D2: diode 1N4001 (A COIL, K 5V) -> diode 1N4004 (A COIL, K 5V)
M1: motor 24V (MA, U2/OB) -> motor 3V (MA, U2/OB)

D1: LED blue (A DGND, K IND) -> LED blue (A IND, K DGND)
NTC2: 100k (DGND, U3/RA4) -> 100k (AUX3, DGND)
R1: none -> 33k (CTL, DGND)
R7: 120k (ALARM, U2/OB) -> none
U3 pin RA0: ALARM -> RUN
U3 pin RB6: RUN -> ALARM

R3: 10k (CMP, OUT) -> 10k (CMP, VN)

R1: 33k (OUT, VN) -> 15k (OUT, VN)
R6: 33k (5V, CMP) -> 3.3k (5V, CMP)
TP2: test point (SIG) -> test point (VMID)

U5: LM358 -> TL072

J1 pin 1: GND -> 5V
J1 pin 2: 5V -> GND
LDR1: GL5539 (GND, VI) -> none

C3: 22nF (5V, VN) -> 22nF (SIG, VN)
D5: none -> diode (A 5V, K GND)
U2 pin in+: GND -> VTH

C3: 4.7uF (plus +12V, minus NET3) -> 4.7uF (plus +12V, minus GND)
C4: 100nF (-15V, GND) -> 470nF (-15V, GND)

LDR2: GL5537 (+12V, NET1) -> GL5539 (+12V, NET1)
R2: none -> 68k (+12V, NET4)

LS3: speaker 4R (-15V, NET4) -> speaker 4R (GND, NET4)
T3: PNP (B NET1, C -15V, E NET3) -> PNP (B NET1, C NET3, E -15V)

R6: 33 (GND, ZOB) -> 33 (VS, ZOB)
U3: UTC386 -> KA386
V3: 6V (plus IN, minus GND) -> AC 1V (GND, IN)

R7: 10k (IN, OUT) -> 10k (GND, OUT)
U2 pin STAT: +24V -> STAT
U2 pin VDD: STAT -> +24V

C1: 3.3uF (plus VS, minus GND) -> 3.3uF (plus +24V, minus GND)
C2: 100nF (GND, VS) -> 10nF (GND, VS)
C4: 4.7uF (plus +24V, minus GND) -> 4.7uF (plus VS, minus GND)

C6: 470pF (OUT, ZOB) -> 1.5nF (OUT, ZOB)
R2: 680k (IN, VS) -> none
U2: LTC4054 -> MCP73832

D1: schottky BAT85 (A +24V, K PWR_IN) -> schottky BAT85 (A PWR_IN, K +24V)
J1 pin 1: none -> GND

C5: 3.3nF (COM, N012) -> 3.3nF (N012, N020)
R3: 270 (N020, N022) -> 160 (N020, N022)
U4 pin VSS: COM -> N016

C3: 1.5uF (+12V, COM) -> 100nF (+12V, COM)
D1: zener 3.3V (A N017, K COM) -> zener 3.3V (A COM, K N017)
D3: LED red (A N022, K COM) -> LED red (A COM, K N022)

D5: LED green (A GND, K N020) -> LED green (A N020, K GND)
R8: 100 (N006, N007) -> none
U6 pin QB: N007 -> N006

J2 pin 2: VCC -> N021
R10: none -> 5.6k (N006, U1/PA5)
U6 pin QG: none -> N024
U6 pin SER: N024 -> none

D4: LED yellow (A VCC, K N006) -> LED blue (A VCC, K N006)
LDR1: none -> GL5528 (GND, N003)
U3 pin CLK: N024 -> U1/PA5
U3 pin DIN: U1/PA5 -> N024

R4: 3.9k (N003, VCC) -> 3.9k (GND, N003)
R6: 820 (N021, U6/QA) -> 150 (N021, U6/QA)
-=-=-
| Work to complete |
Above are the records; please copy exactly their first line and each line after it through the line containing "U3 pin RA0: ALARM -> RUN", and no line after that.

| Answer space |
D2: diode 1N4001 (A COIL, K 5V) -> diode 1N4004 (A COIL, K 5V)
M1: motor 24V (MA, U2/OB) -> motor 3V (MA, U2/OB)

D1: LED blue (A DGND, K IND) -> LED blue (A IND, K DGND)
NTC2: 100k (DGND, U3/RA4) -> 100k (AUX3, DGND)
R1: none -> 33k (CTL, DGND)
R7: 120k (ALARM, U2/OB) -> none
U3 pin RA0: ALARM -> RUN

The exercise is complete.